_ABOUT THIS TASK_
Leaving out every picture, transcribe the lines from the line that contains "OLED pin SDA: D19 -> D27" to the end of the entries below, both ends included.

Change detection data

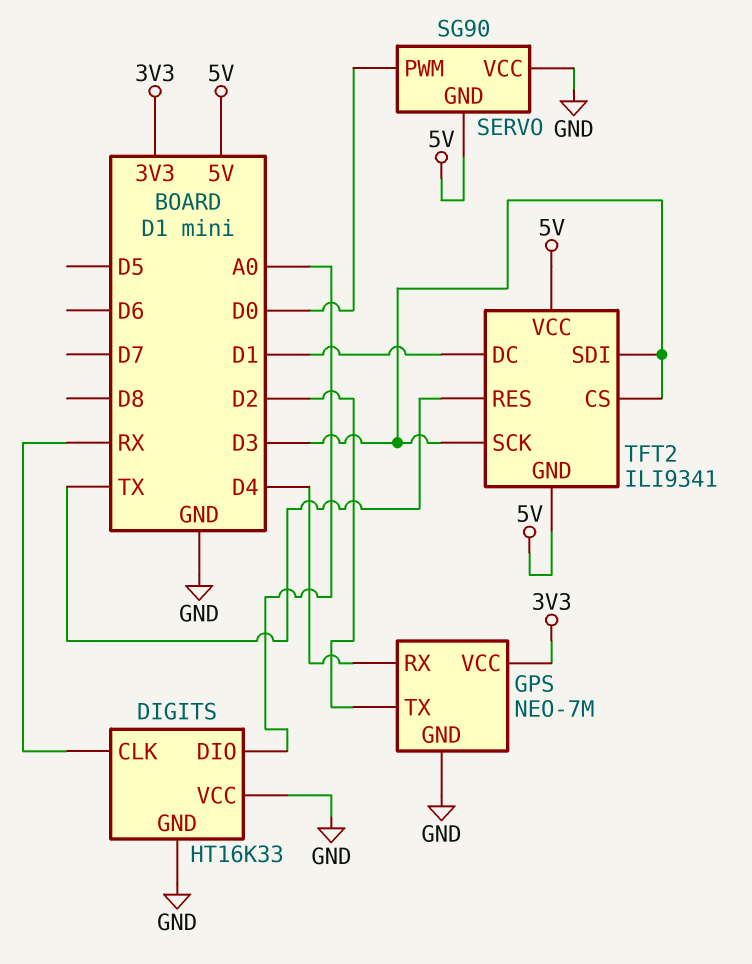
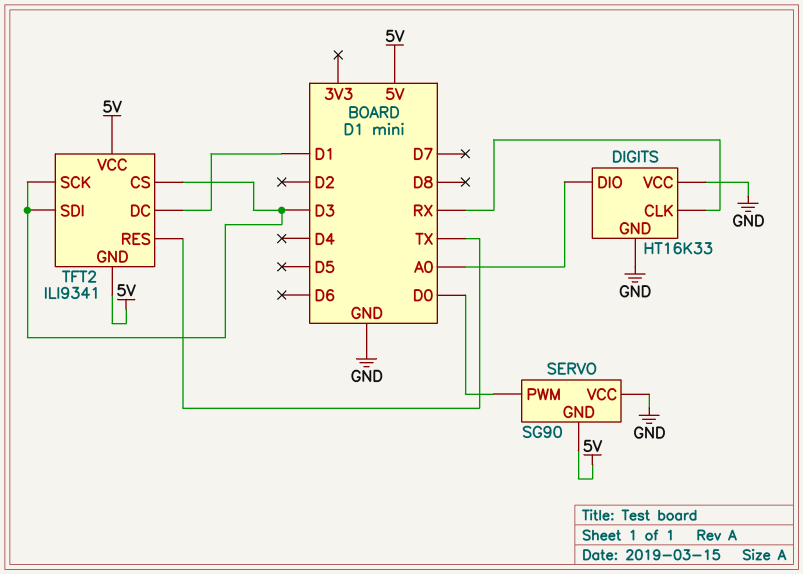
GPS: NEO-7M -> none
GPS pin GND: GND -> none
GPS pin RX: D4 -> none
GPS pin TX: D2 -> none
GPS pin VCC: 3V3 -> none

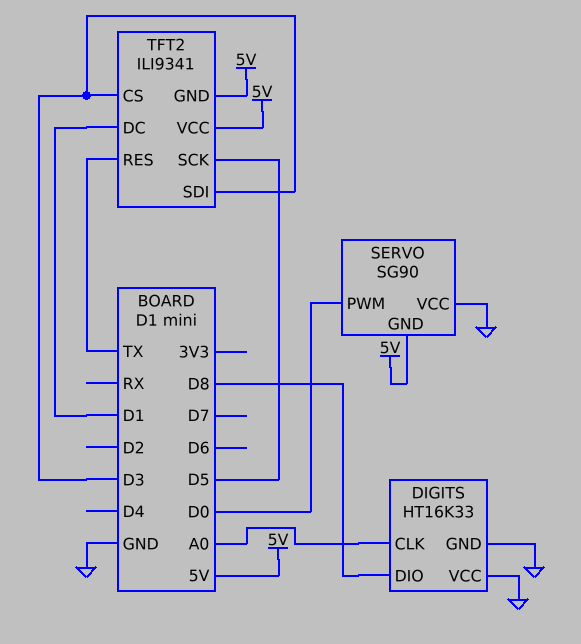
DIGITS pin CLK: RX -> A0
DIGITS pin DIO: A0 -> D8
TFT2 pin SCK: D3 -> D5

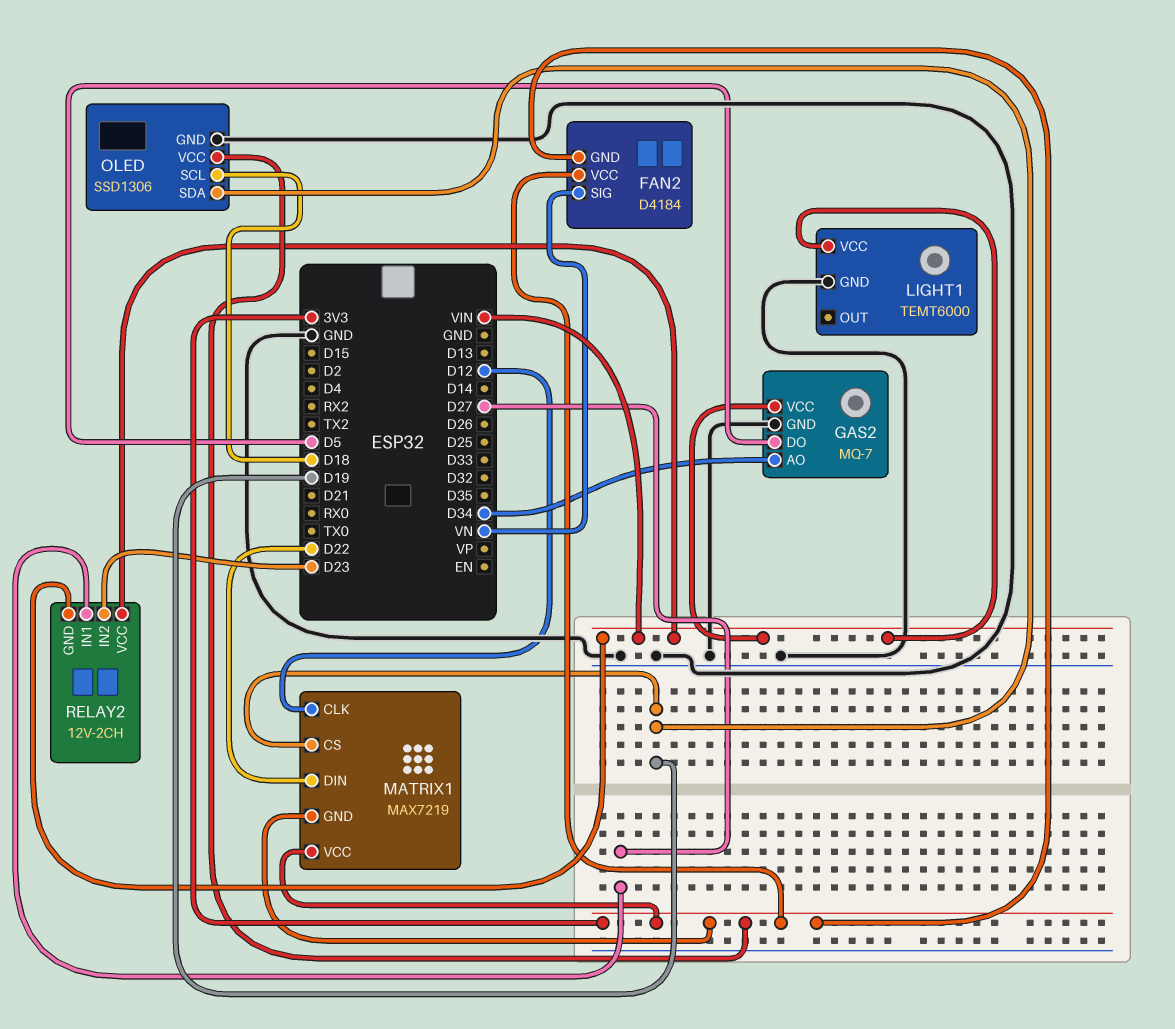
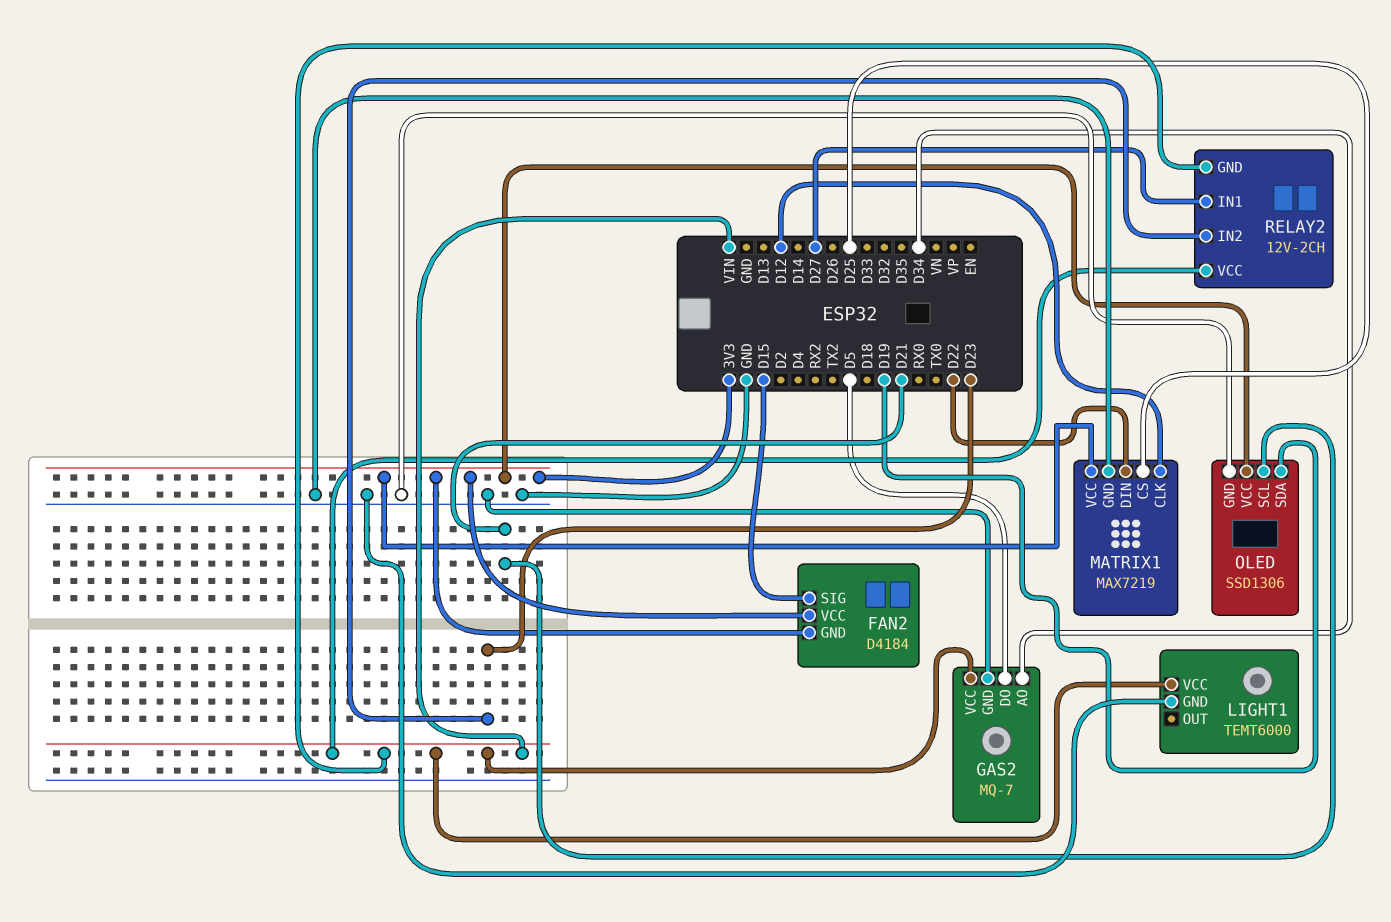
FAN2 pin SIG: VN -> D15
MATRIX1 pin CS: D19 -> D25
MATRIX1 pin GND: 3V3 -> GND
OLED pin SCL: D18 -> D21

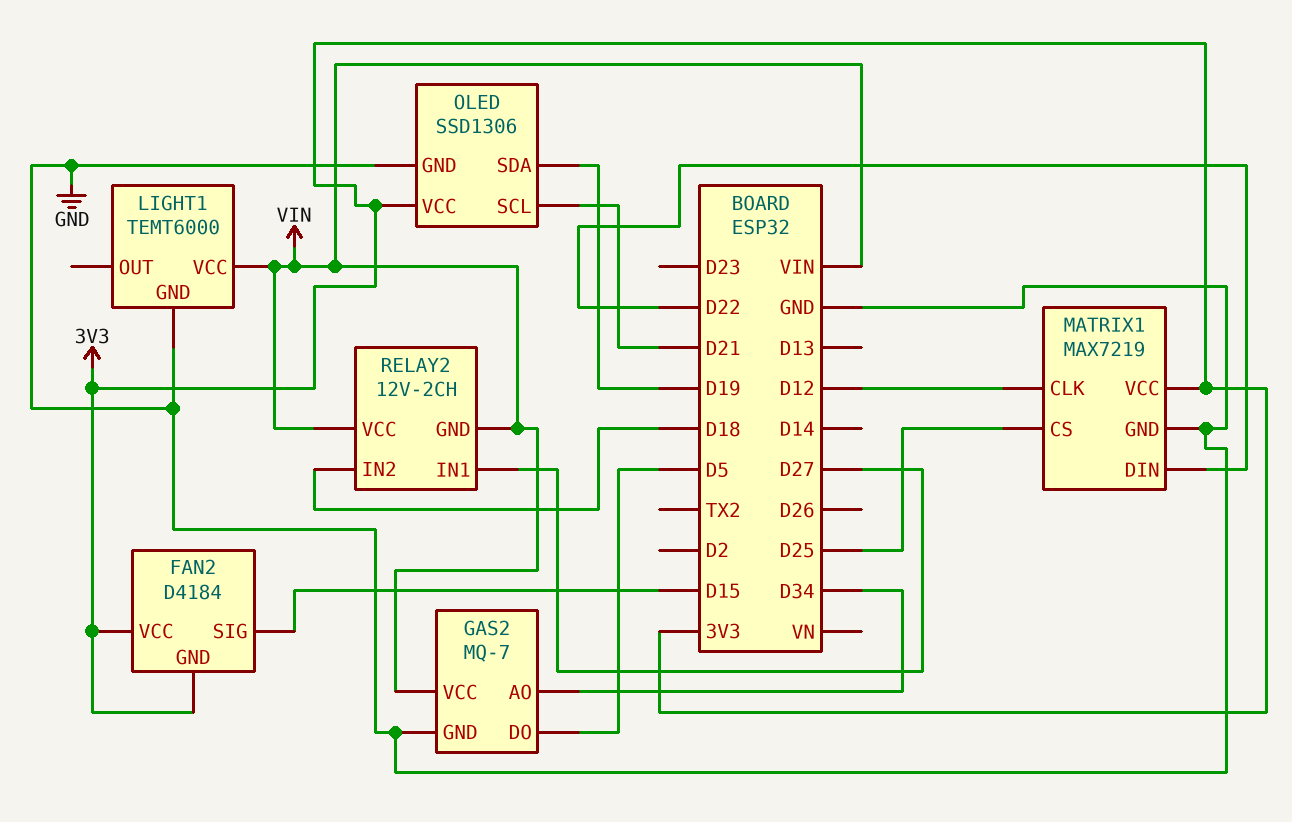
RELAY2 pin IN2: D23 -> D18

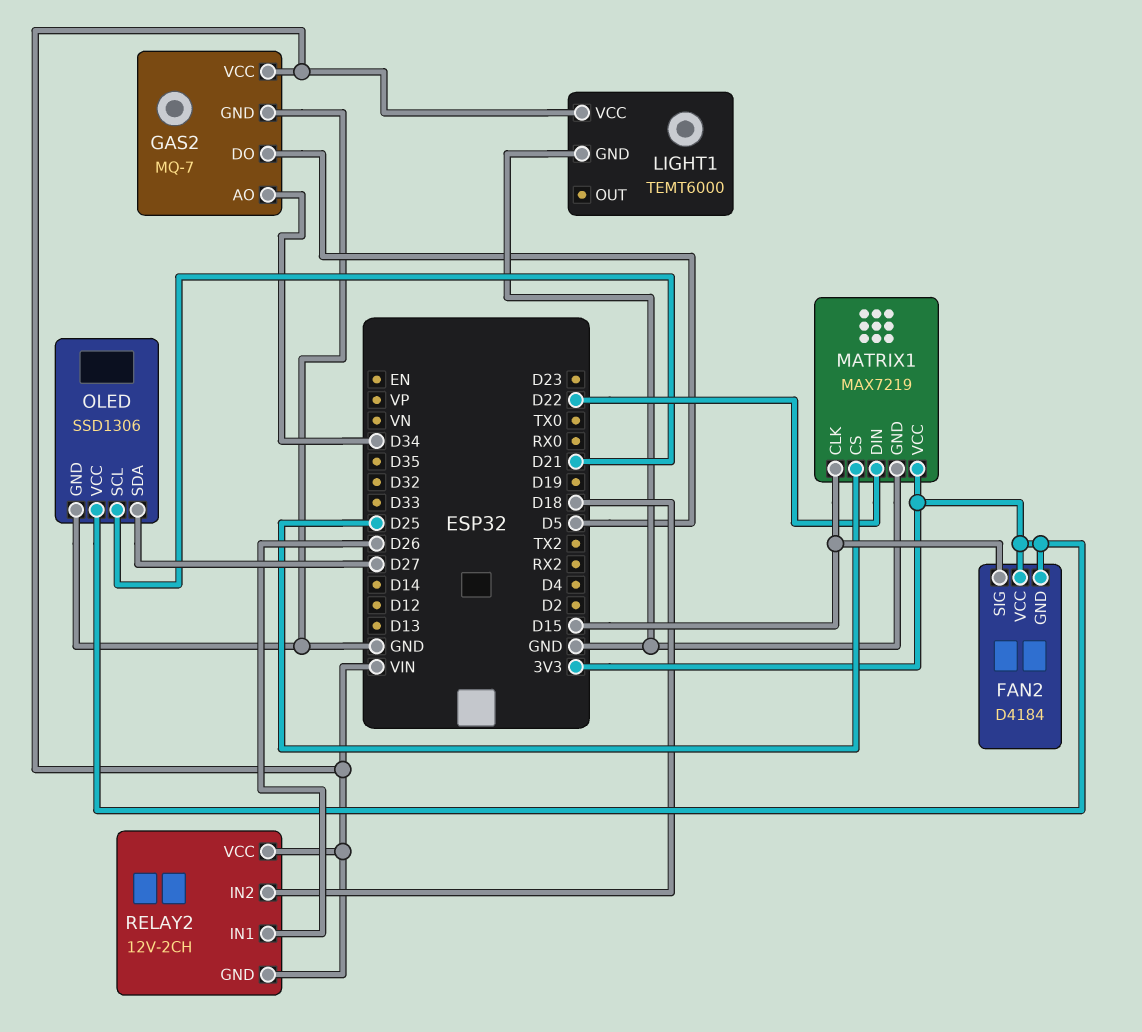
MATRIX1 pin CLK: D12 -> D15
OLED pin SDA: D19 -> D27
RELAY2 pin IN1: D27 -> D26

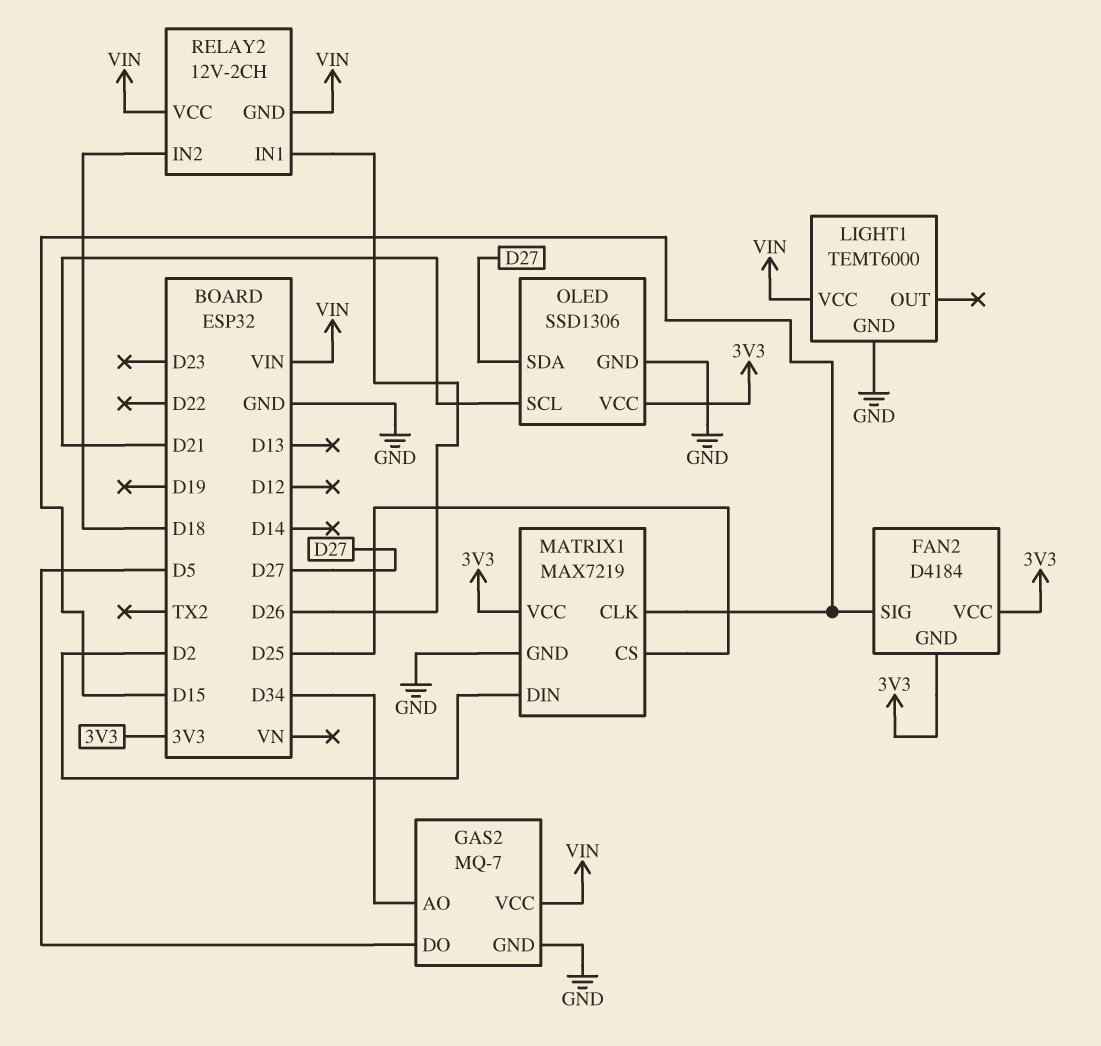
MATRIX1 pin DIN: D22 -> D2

_YOUR SOLUTION_
OLED pin SDA: D19 -> D27
RELAY2 pin IN1: D27 -> D26

MATRIX1 pin DIN: D22 -> D2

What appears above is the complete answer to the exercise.